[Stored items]
------------------------------

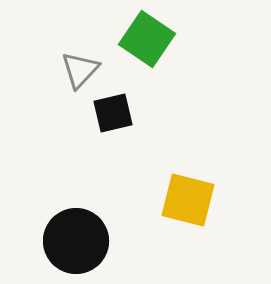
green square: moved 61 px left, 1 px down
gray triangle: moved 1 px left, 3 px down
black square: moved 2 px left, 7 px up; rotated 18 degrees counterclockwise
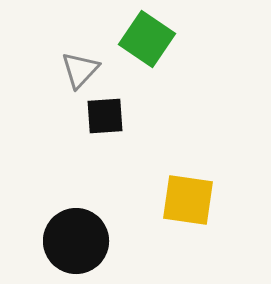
black square: moved 8 px left, 3 px down; rotated 9 degrees clockwise
yellow square: rotated 6 degrees counterclockwise
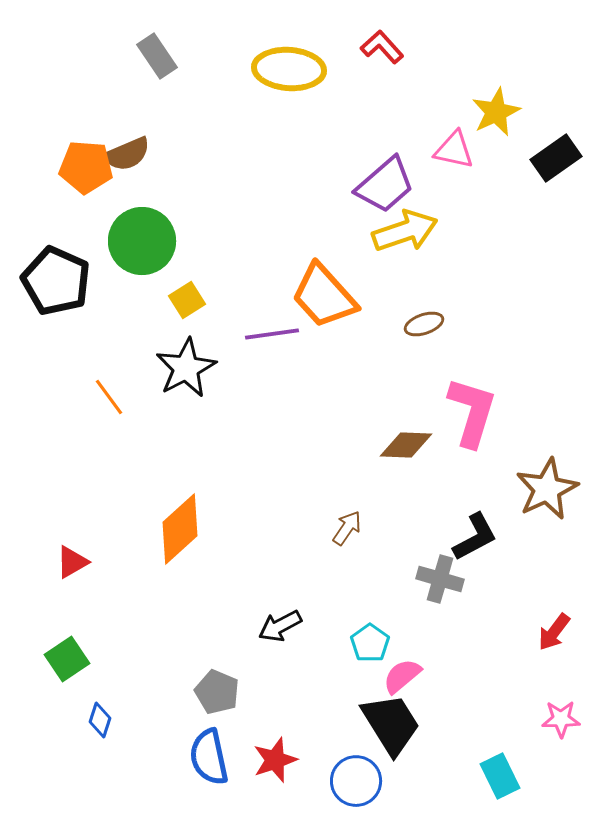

------------------------------

• What to produce
Write out the lines of every record again, replacing each "rotated" with "turned" and leaving everything else the same. Omit the pictures from your answer.

• Solution to this exercise
green square: moved 61 px left, 1 px down
gray triangle: moved 1 px left, 3 px down
black square: moved 2 px left, 7 px up; turned 18 degrees counterclockwise
black square: moved 8 px left, 3 px down; turned 9 degrees clockwise
yellow square: turned 6 degrees counterclockwise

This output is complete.